# [Dataset rows]
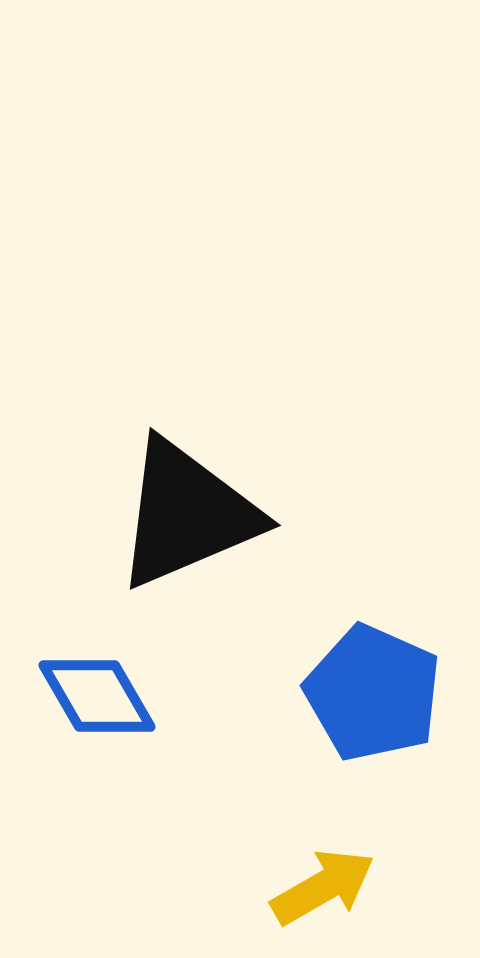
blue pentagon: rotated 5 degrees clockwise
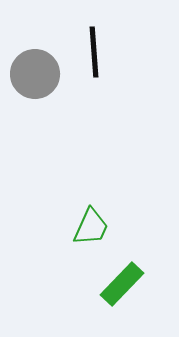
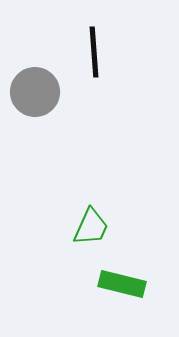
gray circle: moved 18 px down
green rectangle: rotated 60 degrees clockwise
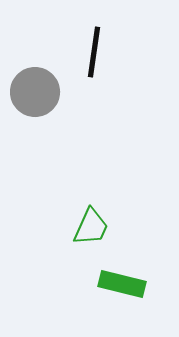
black line: rotated 12 degrees clockwise
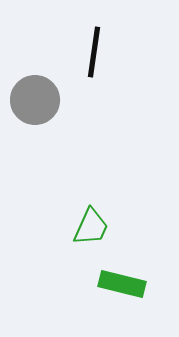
gray circle: moved 8 px down
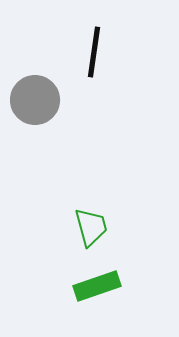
green trapezoid: rotated 39 degrees counterclockwise
green rectangle: moved 25 px left, 2 px down; rotated 33 degrees counterclockwise
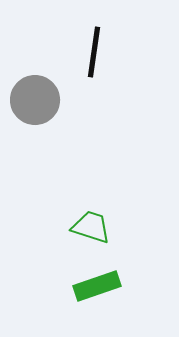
green trapezoid: rotated 57 degrees counterclockwise
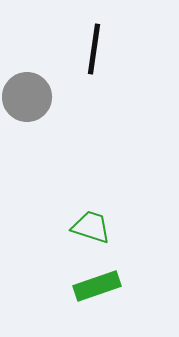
black line: moved 3 px up
gray circle: moved 8 px left, 3 px up
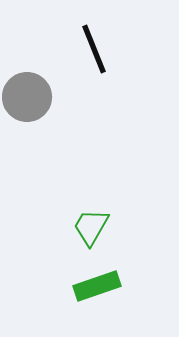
black line: rotated 30 degrees counterclockwise
green trapezoid: rotated 78 degrees counterclockwise
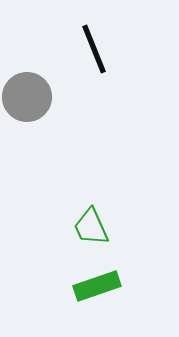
green trapezoid: rotated 54 degrees counterclockwise
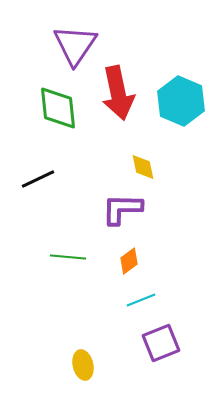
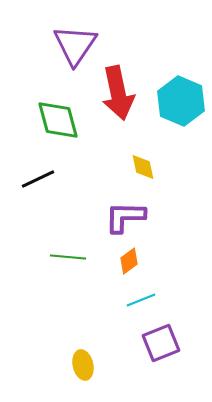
green diamond: moved 12 px down; rotated 9 degrees counterclockwise
purple L-shape: moved 3 px right, 8 px down
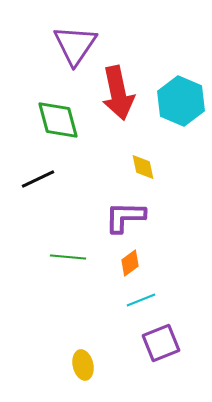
orange diamond: moved 1 px right, 2 px down
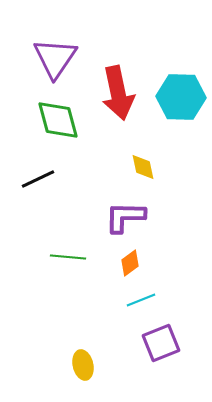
purple triangle: moved 20 px left, 13 px down
cyan hexagon: moved 4 px up; rotated 21 degrees counterclockwise
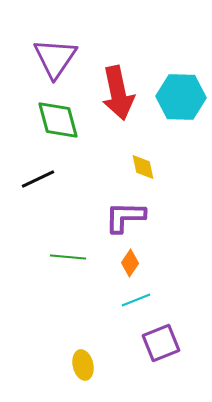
orange diamond: rotated 20 degrees counterclockwise
cyan line: moved 5 px left
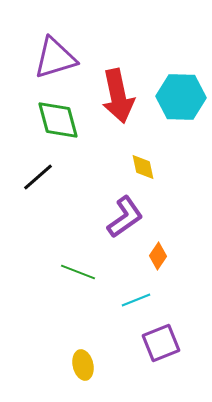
purple triangle: rotated 39 degrees clockwise
red arrow: moved 3 px down
black line: moved 2 px up; rotated 16 degrees counterclockwise
purple L-shape: rotated 144 degrees clockwise
green line: moved 10 px right, 15 px down; rotated 16 degrees clockwise
orange diamond: moved 28 px right, 7 px up
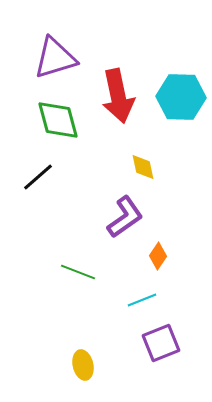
cyan line: moved 6 px right
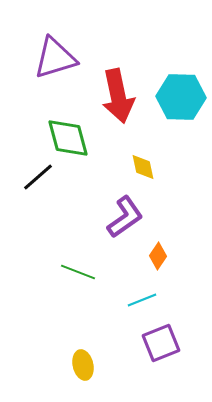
green diamond: moved 10 px right, 18 px down
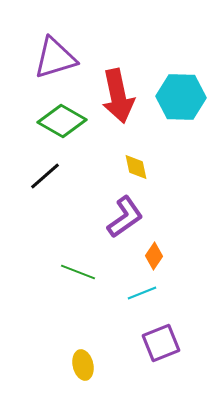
green diamond: moved 6 px left, 17 px up; rotated 45 degrees counterclockwise
yellow diamond: moved 7 px left
black line: moved 7 px right, 1 px up
orange diamond: moved 4 px left
cyan line: moved 7 px up
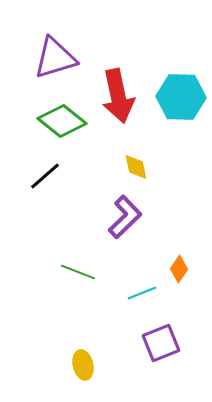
green diamond: rotated 9 degrees clockwise
purple L-shape: rotated 9 degrees counterclockwise
orange diamond: moved 25 px right, 13 px down
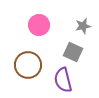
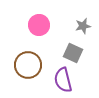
gray square: moved 1 px down
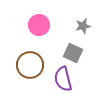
brown circle: moved 2 px right
purple semicircle: moved 1 px up
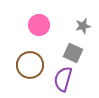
purple semicircle: rotated 30 degrees clockwise
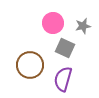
pink circle: moved 14 px right, 2 px up
gray square: moved 8 px left, 5 px up
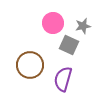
gray square: moved 4 px right, 3 px up
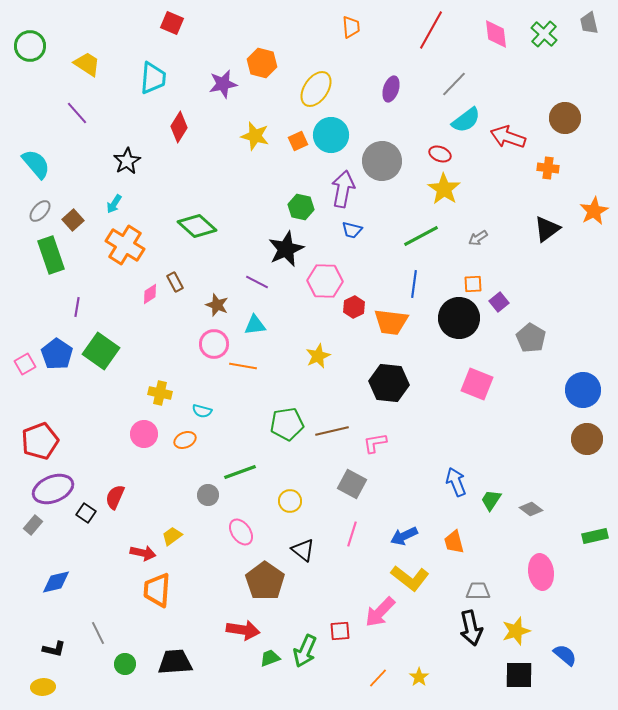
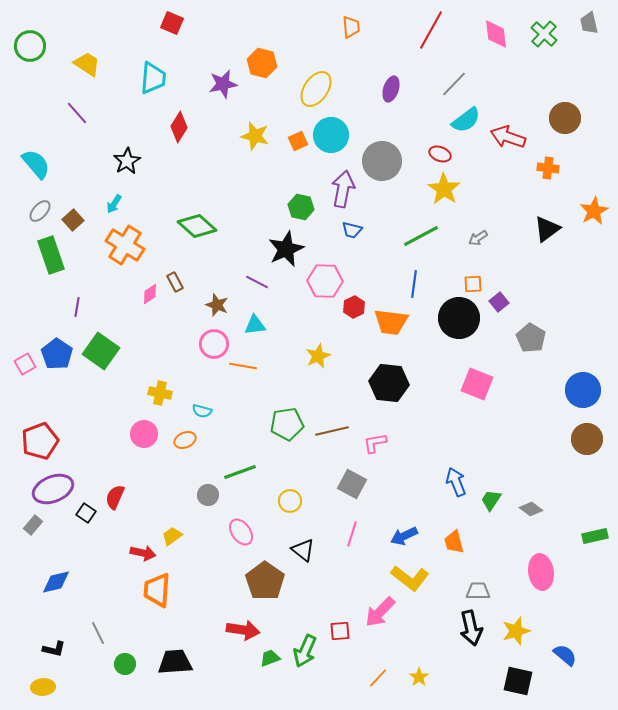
black square at (519, 675): moved 1 px left, 6 px down; rotated 12 degrees clockwise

# [Task to complete]
Please update the items above by replacing "gray circle" with "silver circle" wherever it occurs, leaving every other line unchanged and omitting the picture lines from your answer.

# [Exercise output]
blue pentagon: rotated 5 degrees clockwise
silver circle: moved 18 px down
green rectangle: rotated 60 degrees clockwise
black line: rotated 12 degrees clockwise
silver circle: moved 8 px down
green trapezoid: rotated 39 degrees counterclockwise
green rectangle: moved 25 px left, 2 px down; rotated 33 degrees counterclockwise
green trapezoid: rotated 57 degrees counterclockwise
black line: moved 3 px up
silver circle: moved 8 px left, 3 px up
black line: rotated 30 degrees counterclockwise
green trapezoid: rotated 78 degrees counterclockwise
green trapezoid: rotated 54 degrees counterclockwise
green diamond: moved 12 px down; rotated 9 degrees counterclockwise
purple L-shape: moved 3 px right, 8 px down
orange diamond: moved 1 px right, 2 px down
purple triangle: moved 20 px left, 13 px down
cyan hexagon: moved 4 px up; rotated 21 degrees counterclockwise
orange diamond: rotated 20 degrees counterclockwise
cyan line: moved 5 px left
purple triangle: rotated 39 degrees clockwise
red arrow: moved 3 px down
black line: moved 2 px up; rotated 16 degrees counterclockwise
purple L-shape: rotated 144 degrees clockwise
green line: moved 10 px right, 15 px down; rotated 16 degrees clockwise
orange diamond: moved 28 px right, 7 px up
cyan line: moved 6 px right
green diamond: moved 10 px right, 18 px down
green diamond: moved 6 px left, 17 px up; rotated 45 degrees counterclockwise
yellow diamond: moved 7 px left
black line: moved 7 px right, 1 px up
orange diamond: moved 4 px left
cyan line: moved 7 px up
green diamond: rotated 9 degrees clockwise
purple L-shape: rotated 9 degrees counterclockwise
orange diamond: moved 25 px right, 13 px down
gray square: moved 1 px down
brown circle: moved 2 px right
purple semicircle: moved 1 px up
purple semicircle: rotated 30 degrees clockwise
pink circle: moved 14 px right, 2 px up
gray square: moved 8 px left, 5 px up
gray square: moved 4 px right, 3 px up
black square at (519, 675): moved 1 px left, 6 px down; rotated 12 degrees clockwise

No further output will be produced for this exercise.